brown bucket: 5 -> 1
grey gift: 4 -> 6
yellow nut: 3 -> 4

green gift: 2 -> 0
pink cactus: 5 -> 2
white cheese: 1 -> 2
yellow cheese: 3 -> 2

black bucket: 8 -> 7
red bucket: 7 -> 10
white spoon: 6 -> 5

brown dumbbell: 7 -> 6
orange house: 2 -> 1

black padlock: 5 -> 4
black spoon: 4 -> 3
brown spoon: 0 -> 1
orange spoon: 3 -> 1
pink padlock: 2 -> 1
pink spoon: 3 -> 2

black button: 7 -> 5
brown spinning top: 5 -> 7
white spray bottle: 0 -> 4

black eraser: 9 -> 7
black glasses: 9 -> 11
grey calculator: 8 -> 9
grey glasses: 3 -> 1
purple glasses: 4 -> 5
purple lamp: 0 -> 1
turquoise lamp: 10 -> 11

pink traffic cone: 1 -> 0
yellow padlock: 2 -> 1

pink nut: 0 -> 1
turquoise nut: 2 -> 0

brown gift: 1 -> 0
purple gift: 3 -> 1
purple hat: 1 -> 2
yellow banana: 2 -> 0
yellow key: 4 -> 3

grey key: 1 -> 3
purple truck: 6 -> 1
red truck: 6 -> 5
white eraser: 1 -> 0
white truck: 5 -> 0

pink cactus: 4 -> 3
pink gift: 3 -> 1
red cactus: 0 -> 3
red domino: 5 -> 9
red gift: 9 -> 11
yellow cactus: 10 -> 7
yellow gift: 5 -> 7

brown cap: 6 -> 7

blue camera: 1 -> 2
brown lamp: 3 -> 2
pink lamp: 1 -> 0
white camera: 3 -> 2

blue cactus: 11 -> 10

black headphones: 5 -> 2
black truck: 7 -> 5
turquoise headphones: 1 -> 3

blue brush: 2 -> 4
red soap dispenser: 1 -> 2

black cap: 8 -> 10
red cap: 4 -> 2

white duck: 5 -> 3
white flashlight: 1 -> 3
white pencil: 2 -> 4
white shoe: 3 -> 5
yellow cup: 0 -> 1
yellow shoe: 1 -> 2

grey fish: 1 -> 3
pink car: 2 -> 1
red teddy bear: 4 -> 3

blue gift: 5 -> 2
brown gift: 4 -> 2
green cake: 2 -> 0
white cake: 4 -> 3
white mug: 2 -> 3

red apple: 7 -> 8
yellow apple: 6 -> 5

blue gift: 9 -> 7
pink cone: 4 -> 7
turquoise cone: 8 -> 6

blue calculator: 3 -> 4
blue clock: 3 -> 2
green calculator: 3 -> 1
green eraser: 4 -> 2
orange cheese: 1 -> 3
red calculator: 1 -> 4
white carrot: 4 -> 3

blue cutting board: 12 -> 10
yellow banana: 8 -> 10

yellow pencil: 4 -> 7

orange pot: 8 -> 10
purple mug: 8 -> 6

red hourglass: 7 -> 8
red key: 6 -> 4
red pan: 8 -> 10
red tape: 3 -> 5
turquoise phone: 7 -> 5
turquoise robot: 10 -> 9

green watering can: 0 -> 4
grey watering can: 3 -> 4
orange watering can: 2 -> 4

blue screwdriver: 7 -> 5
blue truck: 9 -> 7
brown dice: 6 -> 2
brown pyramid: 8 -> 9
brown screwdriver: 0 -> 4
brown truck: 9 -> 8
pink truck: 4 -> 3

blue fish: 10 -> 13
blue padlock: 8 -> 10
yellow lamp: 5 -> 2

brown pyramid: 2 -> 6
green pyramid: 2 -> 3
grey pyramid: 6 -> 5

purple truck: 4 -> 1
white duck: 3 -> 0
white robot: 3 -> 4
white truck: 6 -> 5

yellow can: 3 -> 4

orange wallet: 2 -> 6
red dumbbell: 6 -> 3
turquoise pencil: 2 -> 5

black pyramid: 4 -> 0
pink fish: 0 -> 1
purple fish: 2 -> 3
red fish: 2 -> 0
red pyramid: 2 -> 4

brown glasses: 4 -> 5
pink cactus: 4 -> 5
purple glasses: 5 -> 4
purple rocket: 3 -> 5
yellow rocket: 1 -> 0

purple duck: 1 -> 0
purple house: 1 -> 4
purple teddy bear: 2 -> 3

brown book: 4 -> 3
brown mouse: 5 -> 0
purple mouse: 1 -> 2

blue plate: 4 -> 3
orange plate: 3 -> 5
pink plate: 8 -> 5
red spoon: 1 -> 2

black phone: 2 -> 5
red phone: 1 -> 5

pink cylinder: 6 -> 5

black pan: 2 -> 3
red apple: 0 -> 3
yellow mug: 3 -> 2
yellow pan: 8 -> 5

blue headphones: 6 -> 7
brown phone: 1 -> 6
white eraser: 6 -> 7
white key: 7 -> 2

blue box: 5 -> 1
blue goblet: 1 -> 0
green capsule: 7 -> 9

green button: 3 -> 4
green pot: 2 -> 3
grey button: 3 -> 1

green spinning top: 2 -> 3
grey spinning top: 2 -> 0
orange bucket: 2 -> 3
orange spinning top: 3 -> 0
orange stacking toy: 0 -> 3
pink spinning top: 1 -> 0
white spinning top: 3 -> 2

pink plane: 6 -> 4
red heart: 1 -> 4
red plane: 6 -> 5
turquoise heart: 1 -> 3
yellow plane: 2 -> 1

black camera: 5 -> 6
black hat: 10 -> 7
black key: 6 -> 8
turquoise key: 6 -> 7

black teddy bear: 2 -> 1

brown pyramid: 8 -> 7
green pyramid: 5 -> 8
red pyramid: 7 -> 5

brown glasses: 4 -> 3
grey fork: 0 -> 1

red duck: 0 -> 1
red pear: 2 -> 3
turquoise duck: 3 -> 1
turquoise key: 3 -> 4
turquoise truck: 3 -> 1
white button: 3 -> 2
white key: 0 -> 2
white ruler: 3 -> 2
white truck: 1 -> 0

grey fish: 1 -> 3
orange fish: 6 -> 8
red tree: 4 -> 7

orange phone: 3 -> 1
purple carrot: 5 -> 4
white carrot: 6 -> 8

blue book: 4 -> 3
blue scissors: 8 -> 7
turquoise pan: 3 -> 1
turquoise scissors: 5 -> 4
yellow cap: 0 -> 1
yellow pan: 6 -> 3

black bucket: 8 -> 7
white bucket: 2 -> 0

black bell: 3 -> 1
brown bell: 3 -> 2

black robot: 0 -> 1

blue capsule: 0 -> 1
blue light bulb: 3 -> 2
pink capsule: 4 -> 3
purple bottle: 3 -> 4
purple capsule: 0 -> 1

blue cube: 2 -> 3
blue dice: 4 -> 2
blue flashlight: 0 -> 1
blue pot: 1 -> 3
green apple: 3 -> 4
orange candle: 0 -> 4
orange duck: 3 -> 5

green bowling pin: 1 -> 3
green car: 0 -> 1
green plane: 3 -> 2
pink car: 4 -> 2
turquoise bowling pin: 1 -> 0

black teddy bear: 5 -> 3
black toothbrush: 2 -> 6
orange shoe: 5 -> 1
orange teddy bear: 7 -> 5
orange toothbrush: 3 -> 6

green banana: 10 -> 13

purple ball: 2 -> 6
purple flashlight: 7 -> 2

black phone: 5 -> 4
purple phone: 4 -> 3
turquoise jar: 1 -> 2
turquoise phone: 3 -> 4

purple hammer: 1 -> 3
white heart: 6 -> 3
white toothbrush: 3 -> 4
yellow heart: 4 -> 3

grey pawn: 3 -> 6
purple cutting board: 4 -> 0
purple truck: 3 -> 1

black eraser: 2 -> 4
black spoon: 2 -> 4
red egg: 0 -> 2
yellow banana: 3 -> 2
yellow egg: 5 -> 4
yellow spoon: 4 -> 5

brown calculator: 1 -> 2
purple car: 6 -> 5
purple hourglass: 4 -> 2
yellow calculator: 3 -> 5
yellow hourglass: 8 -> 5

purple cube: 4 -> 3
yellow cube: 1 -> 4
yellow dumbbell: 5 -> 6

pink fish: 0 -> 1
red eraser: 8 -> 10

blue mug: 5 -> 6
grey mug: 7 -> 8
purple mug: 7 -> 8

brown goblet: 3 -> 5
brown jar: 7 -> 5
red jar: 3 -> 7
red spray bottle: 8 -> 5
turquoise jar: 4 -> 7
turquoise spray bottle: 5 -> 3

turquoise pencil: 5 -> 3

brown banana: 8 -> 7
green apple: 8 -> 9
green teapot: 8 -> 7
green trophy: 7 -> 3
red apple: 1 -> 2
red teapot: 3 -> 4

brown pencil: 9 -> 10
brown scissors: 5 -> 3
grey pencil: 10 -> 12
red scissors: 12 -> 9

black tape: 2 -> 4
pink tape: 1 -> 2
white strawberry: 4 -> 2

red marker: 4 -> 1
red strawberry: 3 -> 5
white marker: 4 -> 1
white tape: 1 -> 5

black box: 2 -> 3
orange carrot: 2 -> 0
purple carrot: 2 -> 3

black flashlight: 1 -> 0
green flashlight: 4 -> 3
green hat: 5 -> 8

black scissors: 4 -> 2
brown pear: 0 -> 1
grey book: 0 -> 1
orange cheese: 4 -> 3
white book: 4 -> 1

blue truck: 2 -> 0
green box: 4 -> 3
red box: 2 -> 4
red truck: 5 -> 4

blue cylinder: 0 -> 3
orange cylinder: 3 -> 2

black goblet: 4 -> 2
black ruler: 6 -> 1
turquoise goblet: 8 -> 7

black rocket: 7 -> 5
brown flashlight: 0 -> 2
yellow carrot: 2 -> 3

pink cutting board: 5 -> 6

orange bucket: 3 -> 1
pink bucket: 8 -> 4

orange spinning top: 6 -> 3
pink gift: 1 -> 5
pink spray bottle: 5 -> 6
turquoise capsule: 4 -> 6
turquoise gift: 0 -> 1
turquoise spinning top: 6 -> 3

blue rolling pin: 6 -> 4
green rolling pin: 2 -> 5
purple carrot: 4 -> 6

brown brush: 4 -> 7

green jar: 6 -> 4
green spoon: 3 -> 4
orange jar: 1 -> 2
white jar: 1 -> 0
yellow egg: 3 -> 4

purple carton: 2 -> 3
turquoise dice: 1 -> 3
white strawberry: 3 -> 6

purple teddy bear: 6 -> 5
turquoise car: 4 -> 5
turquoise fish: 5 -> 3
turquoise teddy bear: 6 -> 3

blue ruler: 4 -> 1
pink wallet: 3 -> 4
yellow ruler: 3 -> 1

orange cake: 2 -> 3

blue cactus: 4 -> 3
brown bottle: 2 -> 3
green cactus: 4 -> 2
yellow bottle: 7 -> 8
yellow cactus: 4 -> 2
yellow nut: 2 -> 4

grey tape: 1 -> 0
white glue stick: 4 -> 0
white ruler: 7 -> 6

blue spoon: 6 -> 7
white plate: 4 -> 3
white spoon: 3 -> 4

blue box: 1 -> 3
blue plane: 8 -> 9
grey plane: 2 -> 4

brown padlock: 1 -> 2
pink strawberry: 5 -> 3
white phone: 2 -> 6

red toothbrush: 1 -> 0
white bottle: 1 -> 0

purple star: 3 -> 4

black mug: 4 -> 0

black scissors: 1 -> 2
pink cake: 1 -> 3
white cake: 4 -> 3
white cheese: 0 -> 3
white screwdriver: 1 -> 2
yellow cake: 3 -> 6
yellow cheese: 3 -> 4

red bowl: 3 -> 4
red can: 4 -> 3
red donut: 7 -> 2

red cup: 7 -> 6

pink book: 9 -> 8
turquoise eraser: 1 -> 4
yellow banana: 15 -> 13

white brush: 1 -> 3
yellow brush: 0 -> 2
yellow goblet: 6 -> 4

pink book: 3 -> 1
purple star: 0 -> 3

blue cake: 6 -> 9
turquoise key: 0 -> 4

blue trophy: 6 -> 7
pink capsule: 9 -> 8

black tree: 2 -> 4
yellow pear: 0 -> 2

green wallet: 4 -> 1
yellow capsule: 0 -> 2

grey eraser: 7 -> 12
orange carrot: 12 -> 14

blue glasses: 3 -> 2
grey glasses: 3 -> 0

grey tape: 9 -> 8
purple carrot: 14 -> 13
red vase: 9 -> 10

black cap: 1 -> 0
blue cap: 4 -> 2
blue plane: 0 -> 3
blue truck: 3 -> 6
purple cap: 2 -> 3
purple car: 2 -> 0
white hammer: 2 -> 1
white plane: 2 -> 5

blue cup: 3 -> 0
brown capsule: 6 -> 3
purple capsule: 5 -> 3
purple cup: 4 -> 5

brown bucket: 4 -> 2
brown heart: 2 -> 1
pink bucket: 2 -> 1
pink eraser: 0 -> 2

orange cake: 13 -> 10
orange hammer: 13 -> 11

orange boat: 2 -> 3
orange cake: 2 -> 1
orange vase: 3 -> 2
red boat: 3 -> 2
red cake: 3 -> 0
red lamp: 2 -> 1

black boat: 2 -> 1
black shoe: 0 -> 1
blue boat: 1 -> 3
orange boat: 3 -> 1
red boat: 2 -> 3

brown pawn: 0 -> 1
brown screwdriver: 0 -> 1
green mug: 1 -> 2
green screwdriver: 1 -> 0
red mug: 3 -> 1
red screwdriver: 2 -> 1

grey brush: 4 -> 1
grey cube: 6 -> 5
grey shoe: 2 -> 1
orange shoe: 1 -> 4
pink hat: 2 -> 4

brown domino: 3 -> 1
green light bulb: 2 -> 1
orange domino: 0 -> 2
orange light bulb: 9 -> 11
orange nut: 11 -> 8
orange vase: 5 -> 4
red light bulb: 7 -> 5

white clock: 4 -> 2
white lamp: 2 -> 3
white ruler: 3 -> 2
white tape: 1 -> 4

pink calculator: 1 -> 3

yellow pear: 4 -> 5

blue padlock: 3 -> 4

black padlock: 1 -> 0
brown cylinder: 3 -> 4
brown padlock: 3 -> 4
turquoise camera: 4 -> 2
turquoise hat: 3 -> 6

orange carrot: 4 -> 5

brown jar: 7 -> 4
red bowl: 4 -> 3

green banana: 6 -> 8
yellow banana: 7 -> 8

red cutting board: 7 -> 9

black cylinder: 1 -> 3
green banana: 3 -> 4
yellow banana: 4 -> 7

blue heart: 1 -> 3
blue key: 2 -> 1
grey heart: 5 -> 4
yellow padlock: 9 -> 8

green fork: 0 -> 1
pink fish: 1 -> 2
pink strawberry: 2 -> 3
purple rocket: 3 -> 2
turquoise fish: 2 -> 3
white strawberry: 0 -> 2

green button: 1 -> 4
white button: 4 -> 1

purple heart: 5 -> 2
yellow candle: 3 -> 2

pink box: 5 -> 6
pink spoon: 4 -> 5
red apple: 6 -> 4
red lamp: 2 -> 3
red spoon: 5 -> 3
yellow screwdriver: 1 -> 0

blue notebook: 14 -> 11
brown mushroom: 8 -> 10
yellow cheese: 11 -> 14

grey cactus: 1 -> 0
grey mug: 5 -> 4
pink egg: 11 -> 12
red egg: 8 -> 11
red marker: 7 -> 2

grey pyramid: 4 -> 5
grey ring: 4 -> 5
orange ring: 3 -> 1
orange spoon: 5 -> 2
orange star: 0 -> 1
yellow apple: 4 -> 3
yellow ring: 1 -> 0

--------------------

### TASK TO CARRY OUT:
Return, word for word, the lines of the data above from the line with "black eraser: 2 -> 4" through the line with "red spray bottle: 8 -> 5", inclusive.

### RESPONSE BOX:
black eraser: 2 -> 4
black spoon: 2 -> 4
red egg: 0 -> 2
yellow banana: 3 -> 2
yellow egg: 5 -> 4
yellow spoon: 4 -> 5

brown calculator: 1 -> 2
purple car: 6 -> 5
purple hourglass: 4 -> 2
yellow calculator: 3 -> 5
yellow hourglass: 8 -> 5

purple cube: 4 -> 3
yellow cube: 1 -> 4
yellow dumbbell: 5 -> 6

pink fish: 0 -> 1
red eraser: 8 -> 10

blue mug: 5 -> 6
grey mug: 7 -> 8
purple mug: 7 -> 8

brown goblet: 3 -> 5
brown jar: 7 -> 5
red jar: 3 -> 7
red spray bottle: 8 -> 5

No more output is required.